Work task:
Report each line of the data that includes the word "yellow".

[Records excerpted from a collection]

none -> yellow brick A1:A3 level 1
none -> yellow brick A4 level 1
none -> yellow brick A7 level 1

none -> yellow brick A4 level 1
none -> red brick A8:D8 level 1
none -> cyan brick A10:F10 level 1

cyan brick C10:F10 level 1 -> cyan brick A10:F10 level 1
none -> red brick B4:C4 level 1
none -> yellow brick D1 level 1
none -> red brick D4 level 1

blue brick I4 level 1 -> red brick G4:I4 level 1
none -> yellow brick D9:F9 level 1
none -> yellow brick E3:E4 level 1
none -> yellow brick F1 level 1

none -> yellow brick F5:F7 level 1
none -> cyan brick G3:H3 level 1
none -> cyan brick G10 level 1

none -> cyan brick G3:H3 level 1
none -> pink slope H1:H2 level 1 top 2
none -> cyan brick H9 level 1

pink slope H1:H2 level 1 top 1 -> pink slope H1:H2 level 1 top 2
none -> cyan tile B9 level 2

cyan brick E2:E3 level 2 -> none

---

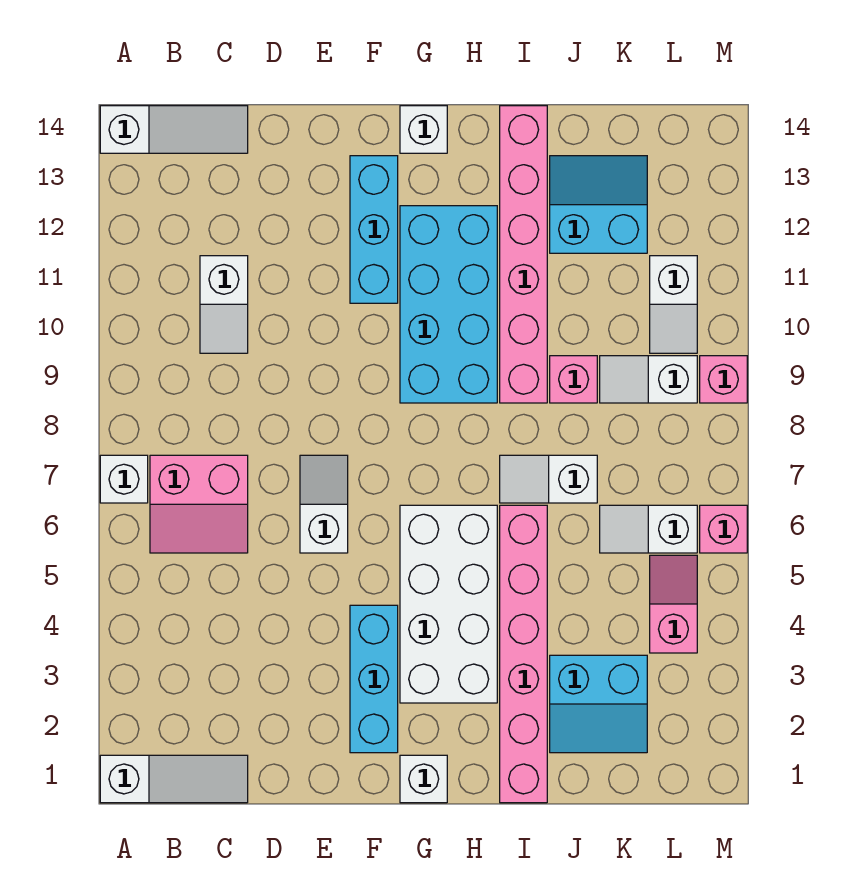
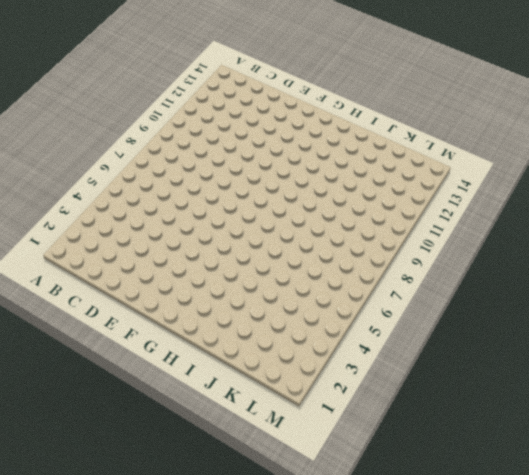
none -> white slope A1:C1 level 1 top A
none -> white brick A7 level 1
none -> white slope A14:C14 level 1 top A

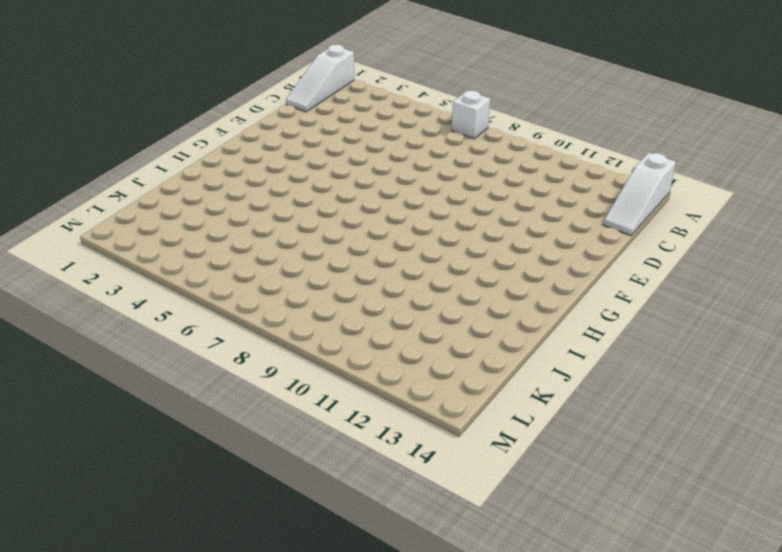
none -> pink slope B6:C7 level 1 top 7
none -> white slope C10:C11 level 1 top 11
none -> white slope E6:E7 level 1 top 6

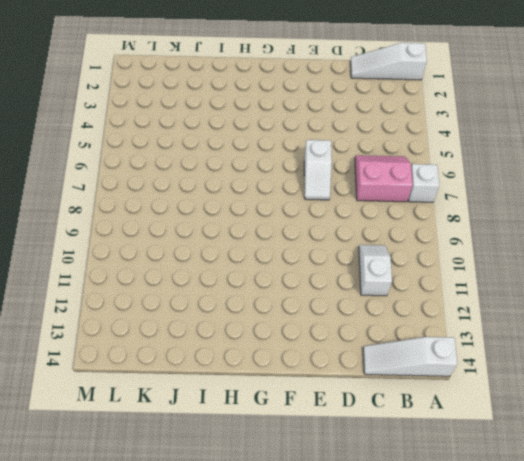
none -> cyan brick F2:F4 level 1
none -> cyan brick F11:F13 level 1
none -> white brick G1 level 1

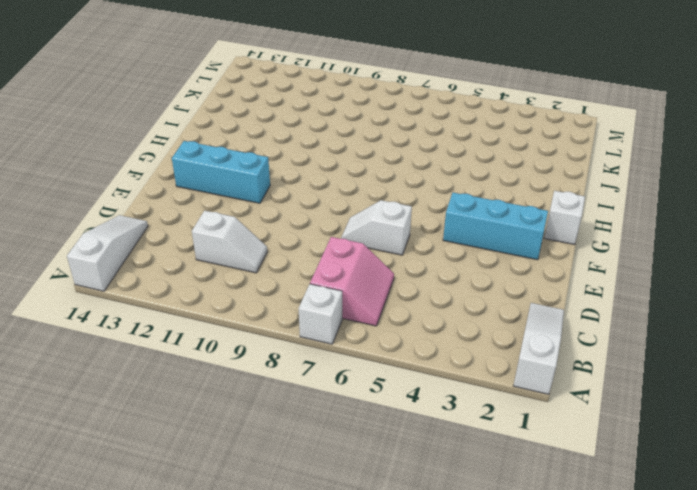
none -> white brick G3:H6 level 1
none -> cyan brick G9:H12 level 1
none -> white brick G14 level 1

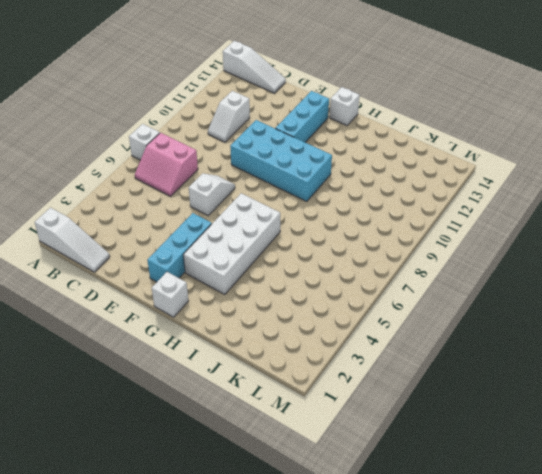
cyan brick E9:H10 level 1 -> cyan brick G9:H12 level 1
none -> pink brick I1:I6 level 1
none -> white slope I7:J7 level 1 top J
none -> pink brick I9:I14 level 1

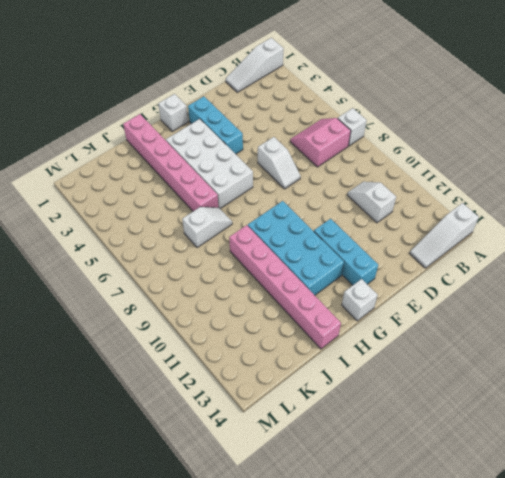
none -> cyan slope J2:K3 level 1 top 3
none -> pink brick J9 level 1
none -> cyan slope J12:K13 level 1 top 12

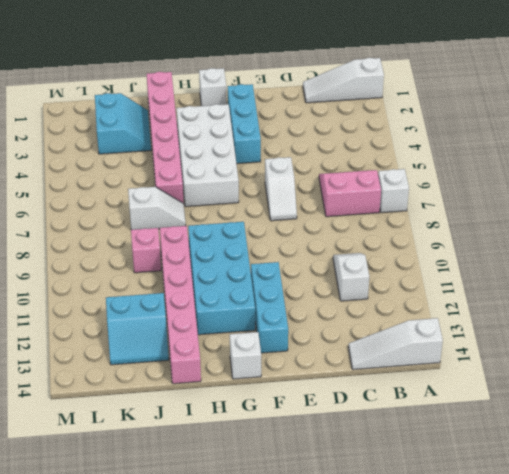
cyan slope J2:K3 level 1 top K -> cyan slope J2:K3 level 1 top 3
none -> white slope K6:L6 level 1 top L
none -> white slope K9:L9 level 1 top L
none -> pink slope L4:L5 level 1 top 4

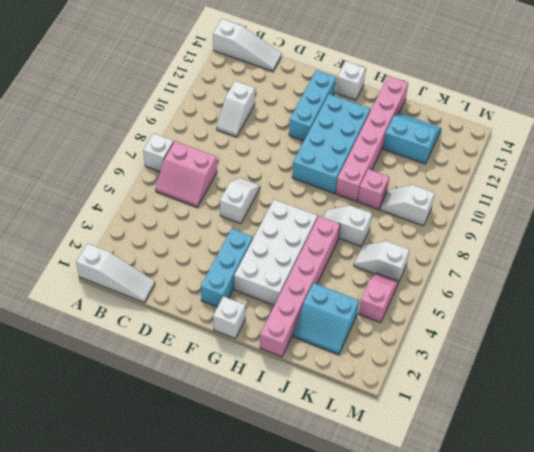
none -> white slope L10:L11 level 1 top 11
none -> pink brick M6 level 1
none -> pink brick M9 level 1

Answer section:
none -> yellow brick A1:A3 level 1
none -> yellow brick A4 level 1
none -> yellow brick A7 level 1
none -> yellow brick A4 level 1
none -> yellow brick D1 level 1
none -> yellow brick D9:F9 level 1
none -> yellow brick E3:E4 level 1
none -> yellow brick F1 level 1
none -> yellow brick F5:F7 level 1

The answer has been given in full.